-------- Data provided

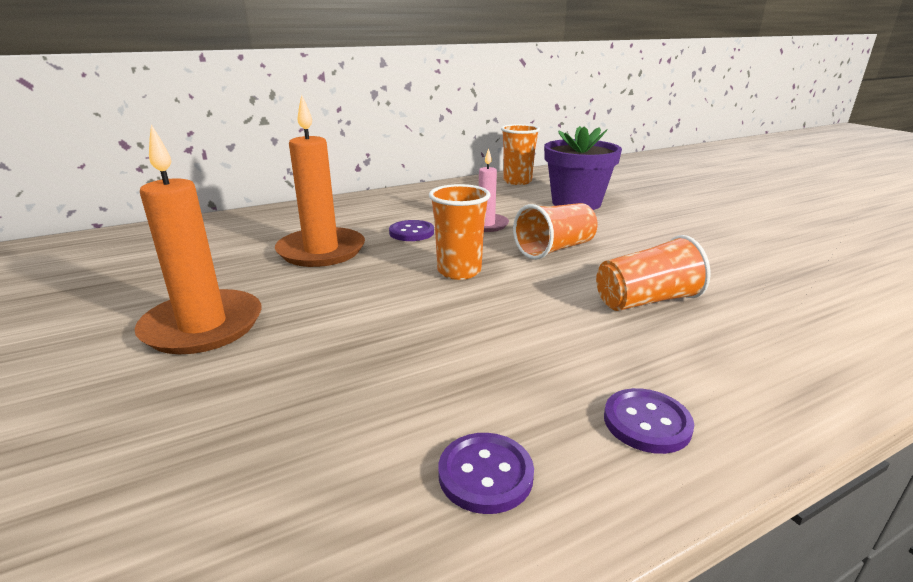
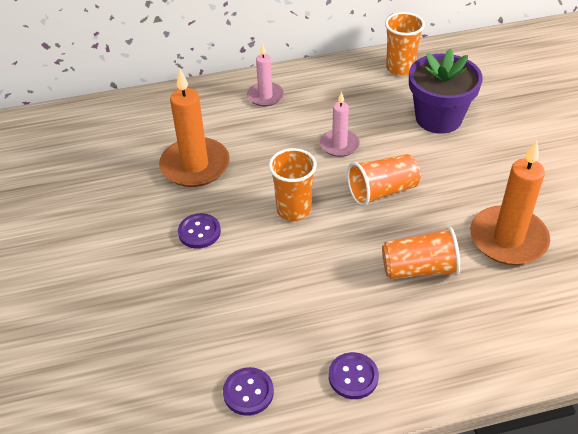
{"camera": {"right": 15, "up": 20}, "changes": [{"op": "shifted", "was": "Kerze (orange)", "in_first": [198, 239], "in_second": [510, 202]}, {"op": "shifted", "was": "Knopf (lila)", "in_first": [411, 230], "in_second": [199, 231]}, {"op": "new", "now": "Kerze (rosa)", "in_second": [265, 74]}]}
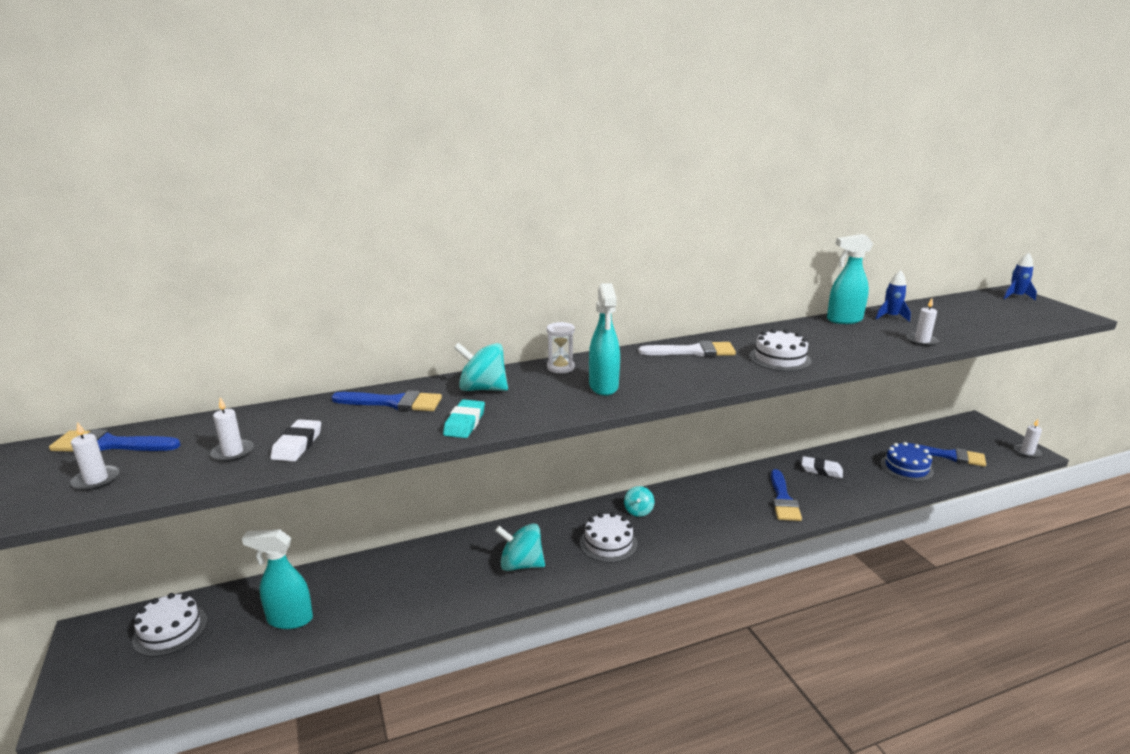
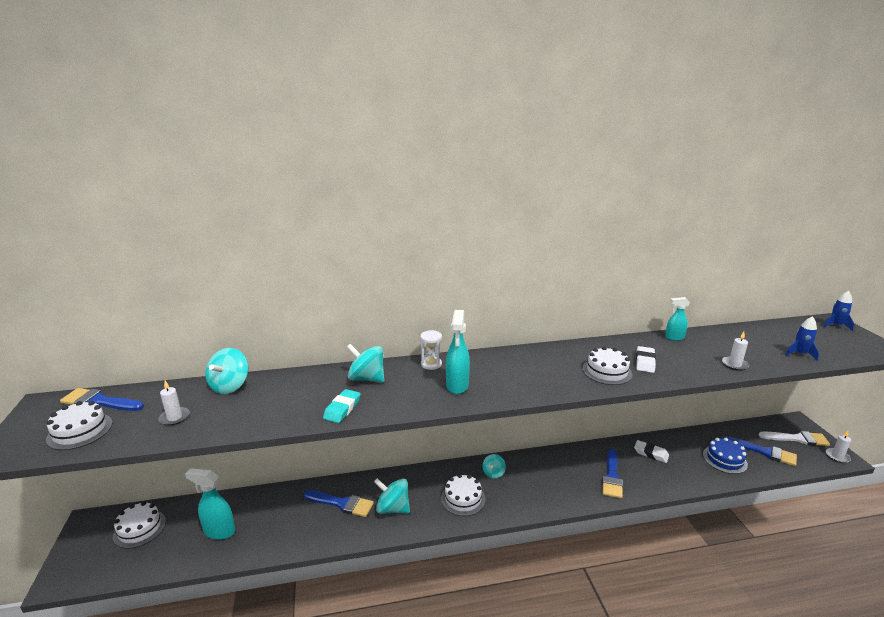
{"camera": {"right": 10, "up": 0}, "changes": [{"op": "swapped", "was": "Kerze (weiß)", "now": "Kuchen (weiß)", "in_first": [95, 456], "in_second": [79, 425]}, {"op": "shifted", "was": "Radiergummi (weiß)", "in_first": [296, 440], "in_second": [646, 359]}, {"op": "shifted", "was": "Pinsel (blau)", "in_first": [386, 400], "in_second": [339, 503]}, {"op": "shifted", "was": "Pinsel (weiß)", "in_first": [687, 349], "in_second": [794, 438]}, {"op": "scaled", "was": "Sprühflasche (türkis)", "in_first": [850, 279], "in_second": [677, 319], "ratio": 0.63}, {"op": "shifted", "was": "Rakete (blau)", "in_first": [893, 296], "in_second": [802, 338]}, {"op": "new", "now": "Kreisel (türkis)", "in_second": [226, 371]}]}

----------------
-------- Data provided

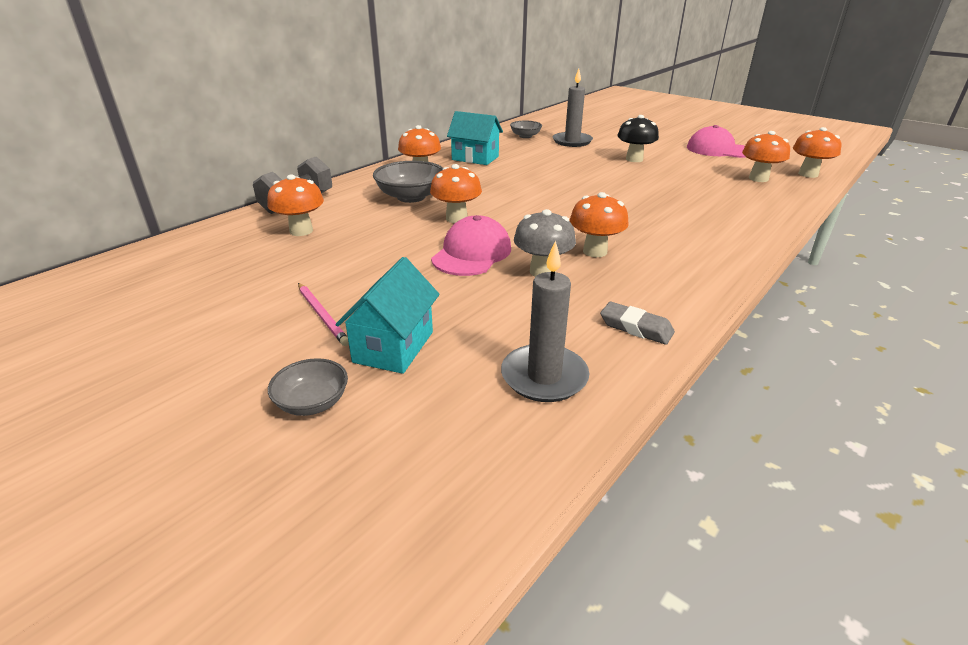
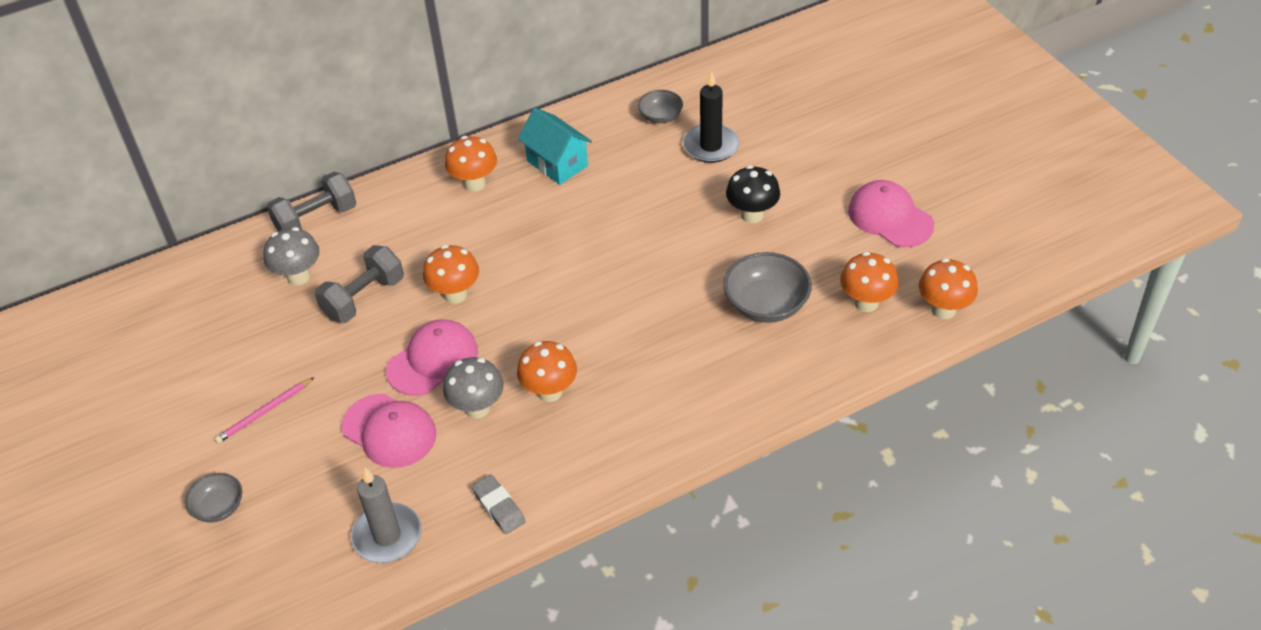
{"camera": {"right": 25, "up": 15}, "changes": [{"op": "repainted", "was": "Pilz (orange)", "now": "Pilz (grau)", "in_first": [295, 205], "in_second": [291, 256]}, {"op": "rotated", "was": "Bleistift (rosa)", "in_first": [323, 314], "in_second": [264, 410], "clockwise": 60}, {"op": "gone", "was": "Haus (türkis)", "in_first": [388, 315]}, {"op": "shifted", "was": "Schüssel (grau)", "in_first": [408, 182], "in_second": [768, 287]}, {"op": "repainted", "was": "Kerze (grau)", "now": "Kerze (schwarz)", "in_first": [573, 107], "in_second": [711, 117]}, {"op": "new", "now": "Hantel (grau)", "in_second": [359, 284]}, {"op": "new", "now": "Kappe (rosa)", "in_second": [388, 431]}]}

----------------

Prompt » What lines in the material above hold the string "rosa"? List them.

Solution »
{"camera": {"right": 15, "up": 20}, "changes": [{"op": "shifted", "was": "Kerze (orange)", "in_first": [198, 239], "in_second": [510, 202]}, {"op": "shifted", "was": "Knopf (lila)", "in_first": [411, 230], "in_second": [199, 231]}, {"op": "new", "now": "Kerze (rosa)", "in_second": [265, 74]}]}
{"camera": {"right": 25, "up": 15}, "changes": [{"op": "repainted", "was": "Pilz (orange)", "now": "Pilz (grau)", "in_first": [295, 205], "in_second": [291, 256]}, {"op": "rotated", "was": "Bleistift (rosa)", "in_first": [323, 314], "in_second": [264, 410], "clockwise": 60}, {"op": "gone", "was": "Haus (türkis)", "in_first": [388, 315]}, {"op": "shifted", "was": "Schüssel (grau)", "in_first": [408, 182], "in_second": [768, 287]}, {"op": "repainted", "was": "Kerze (grau)", "now": "Kerze (schwarz)", "in_first": [573, 107], "in_second": [711, 117]}, {"op": "new", "now": "Hantel (grau)", "in_second": [359, 284]}, {"op": "new", "now": "Kappe (rosa)", "in_second": [388, 431]}]}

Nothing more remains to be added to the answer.